Would you give back exactly the lines from the line with "R14: 680 (DGND, ZOB) -> 1.8 (DGND, ZOB)" through the end of the entries below, both included, but none of the pictures?

[Provided data — start]

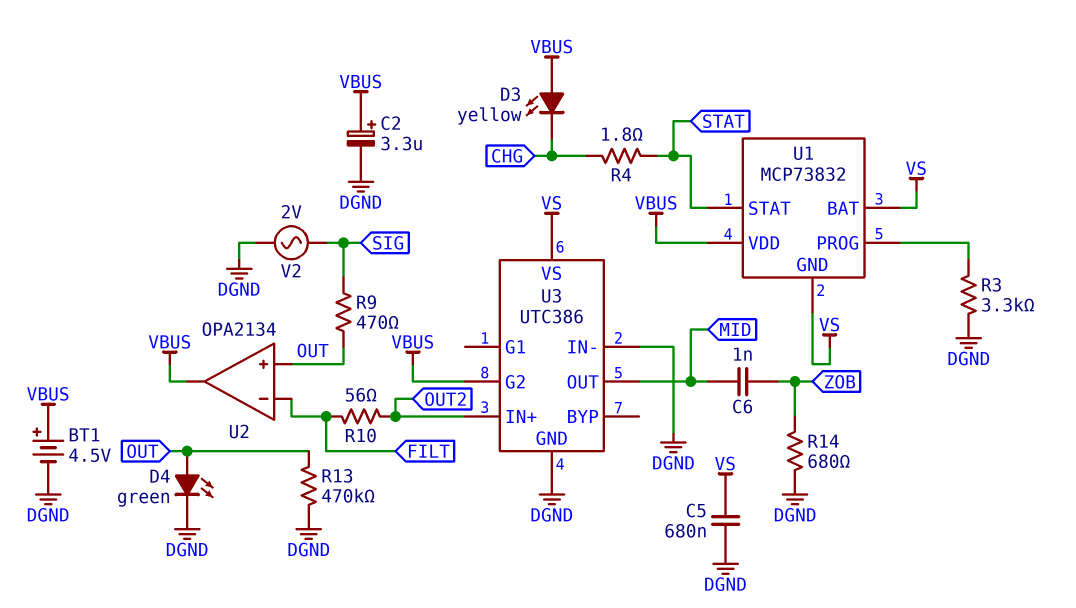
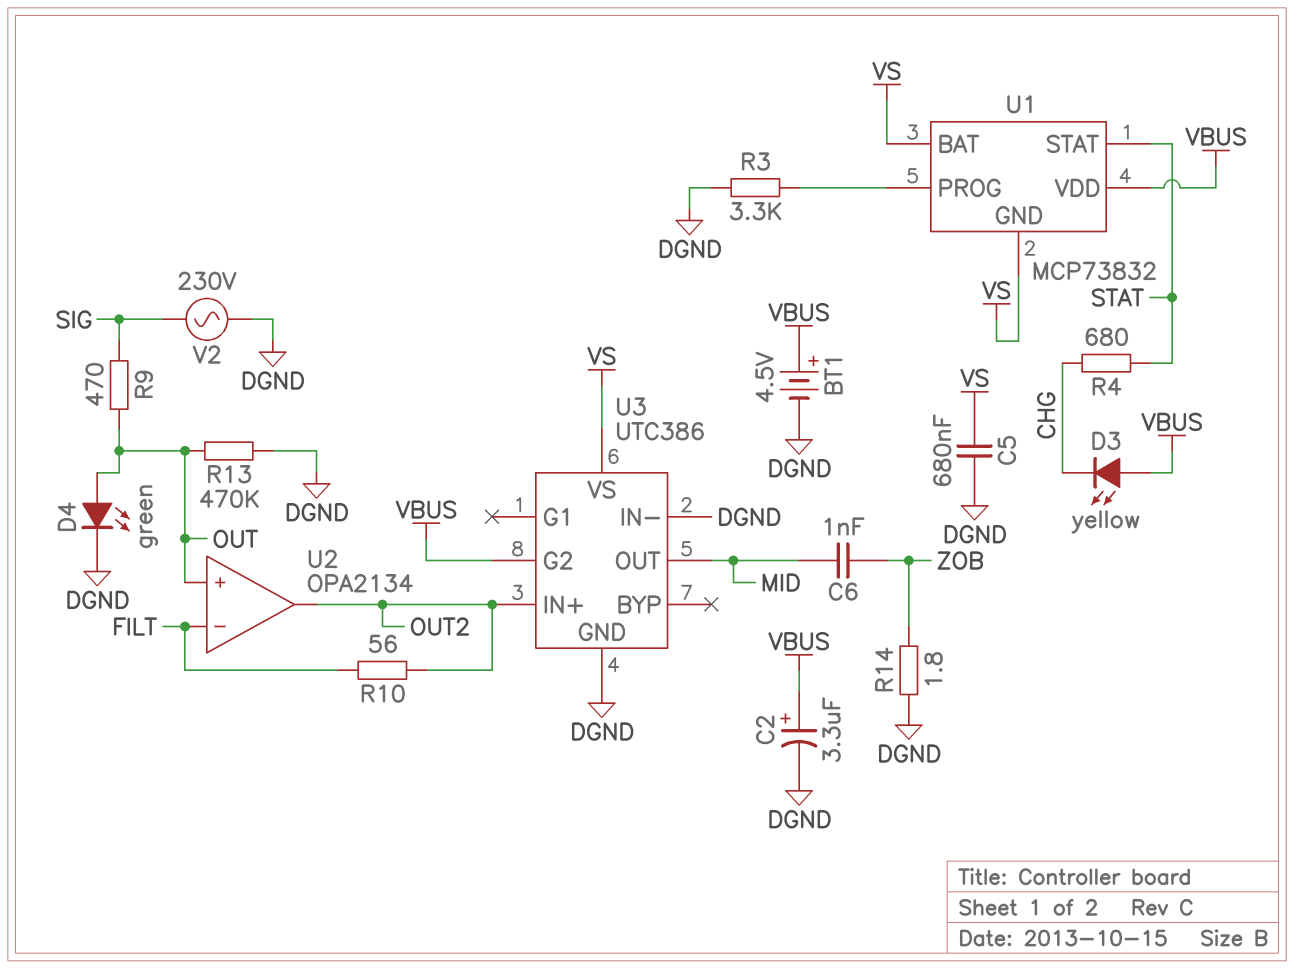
R4: 1.8 (CHG, STAT) -> 680 (CHG, STAT)
R14: 680 (DGND, ZOB) -> 1.8 (DGND, ZOB)
U2 pin out: VBUS -> OUT2
V2: AC 2V (DGND, SIG) -> AC 230V (DGND, SIG)

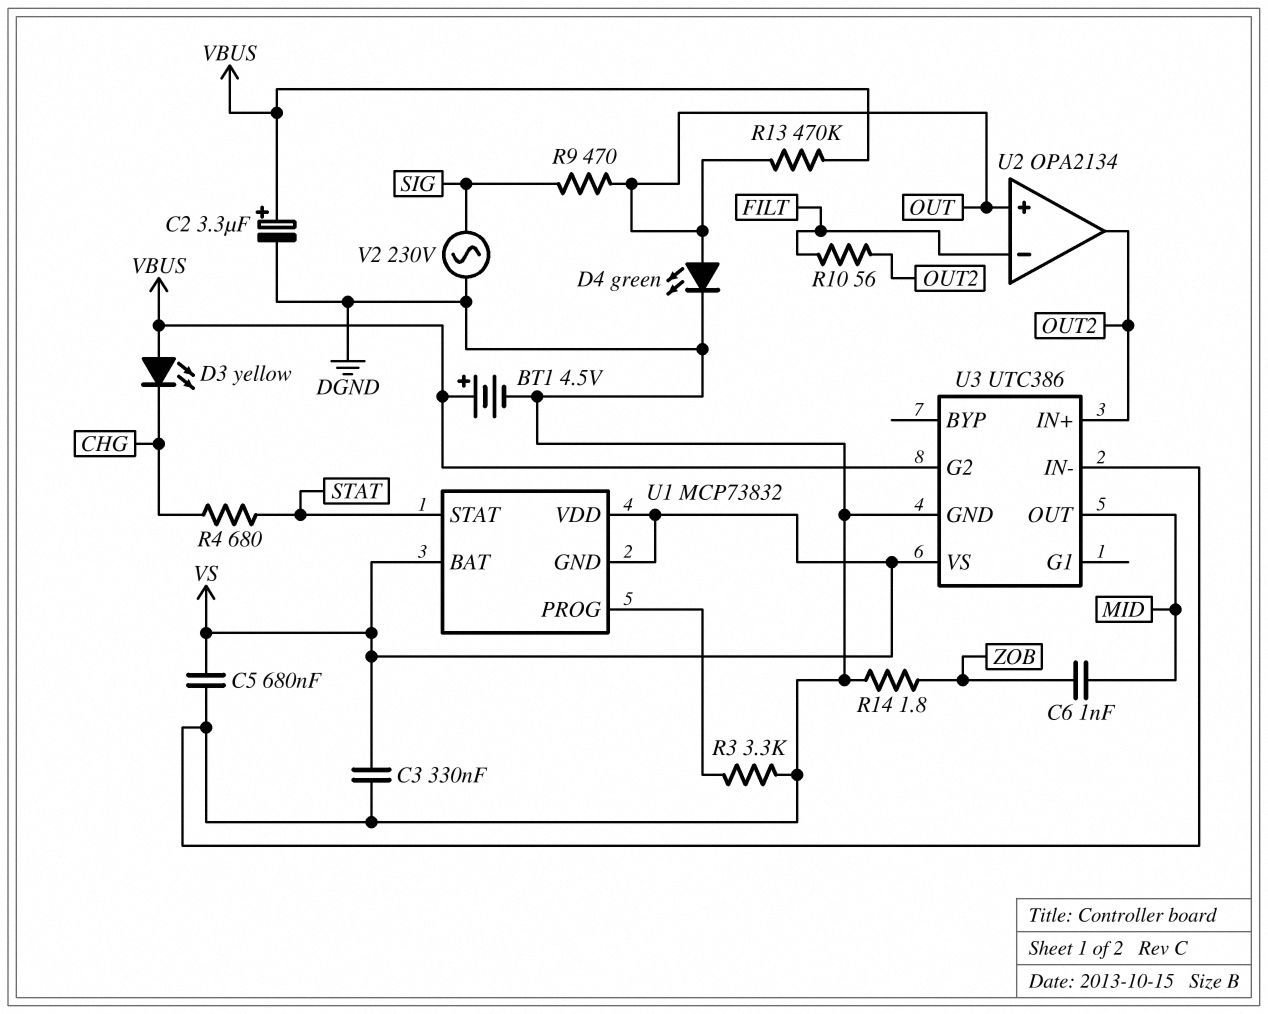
C3: none -> 330nF (DGND, VS)
R13: 470k (DGND, OUT) -> 470k (OUT, VBUS)
U1 pin VDD: VBUS -> VS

[Provided data — finish]

▸ **Your response**
R14: 680 (DGND, ZOB) -> 1.8 (DGND, ZOB)
U2 pin out: VBUS -> OUT2
V2: AC 2V (DGND, SIG) -> AC 230V (DGND, SIG)

C3: none -> 330nF (DGND, VS)
R13: 470k (DGND, OUT) -> 470k (OUT, VBUS)
U1 pin VDD: VBUS -> VS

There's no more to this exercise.